| WORK TO BE COMPLETED |
Lines with the word "plus" are the answer; copy each of them from the data below.
(RECORD SET Opens)
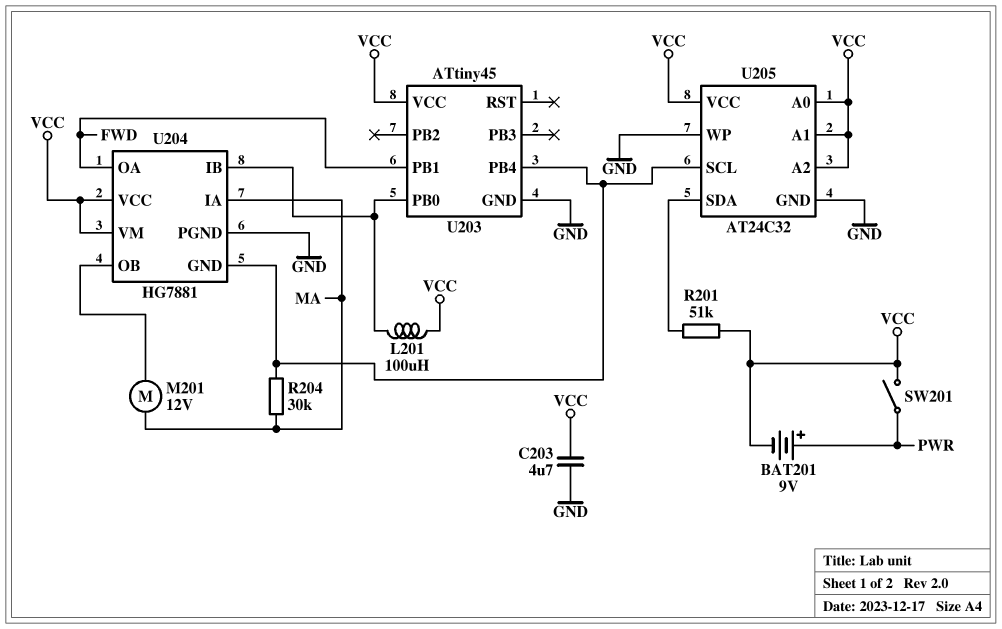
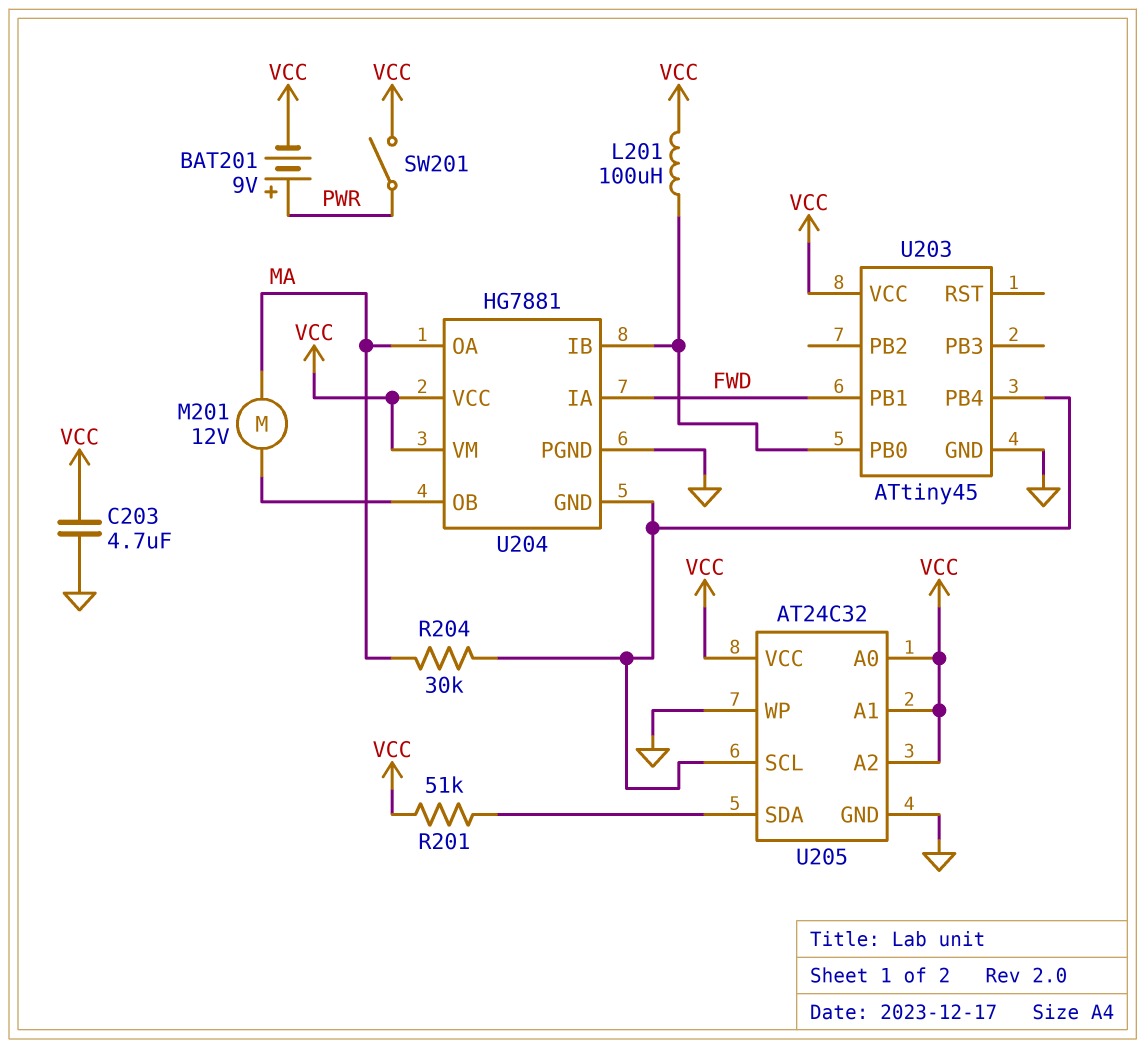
U204 pin IA: MA -> FWD
U204 pin OA: FWD -> MA

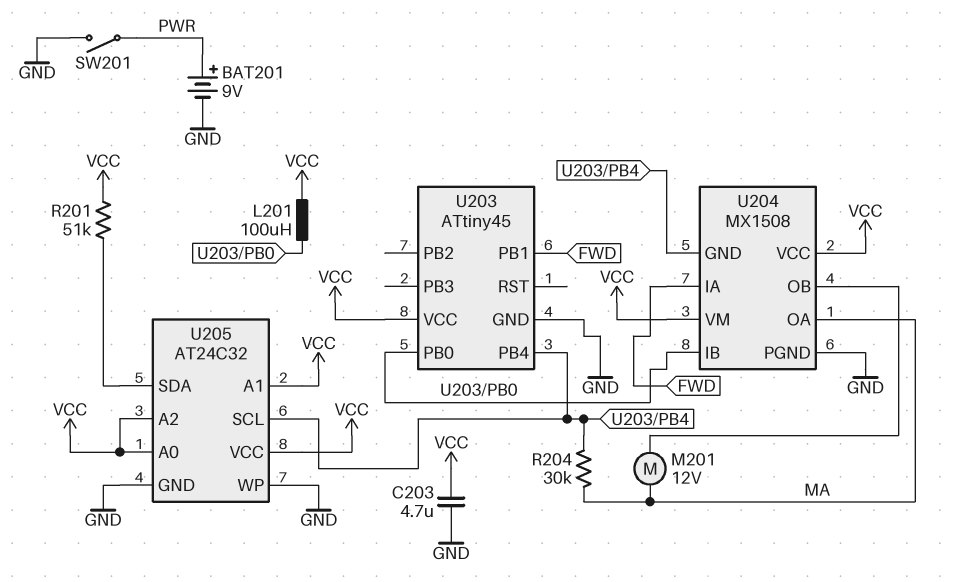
BAT201: 9V (plus PWR, minus VCC) -> 9V (plus PWR, minus GND)
SW201: switch (PWR, VCC) -> switch (GND, PWR)
U204: HG7881 -> MX1508

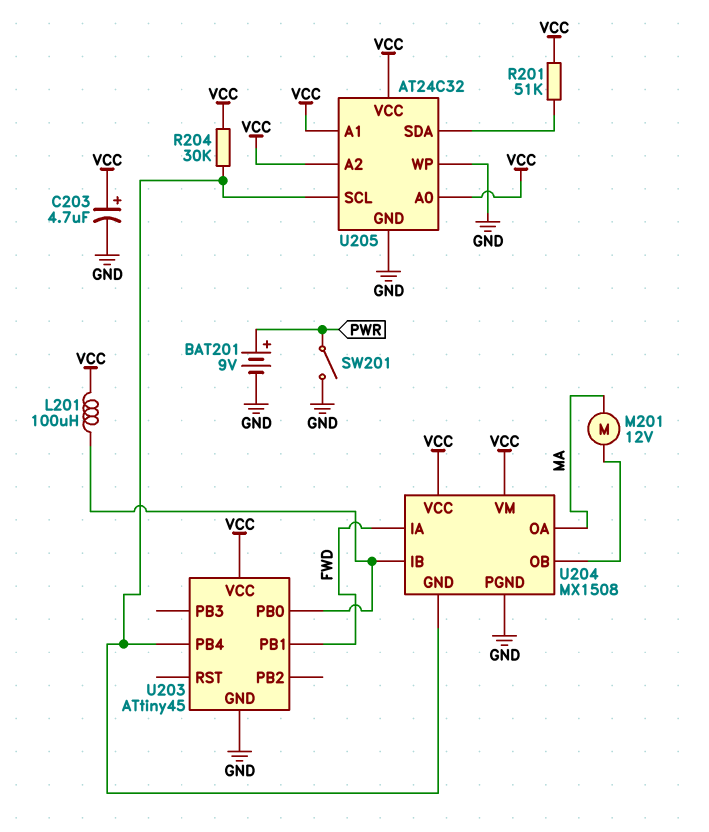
C203: 4.7uF (GND, VCC) -> 4.7uF (plus VCC, minus GND)
R204: 30k (MA, U203/PB4) -> 30k (U203/PB4, VCC)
(RECORD SET Closes)
| ANSWER SECTION |
BAT201: 9V (plus PWR, minus VCC) -> 9V (plus PWR, minus GND)
C203: 4.7uF (GND, VCC) -> 4.7uF (plus VCC, minus GND)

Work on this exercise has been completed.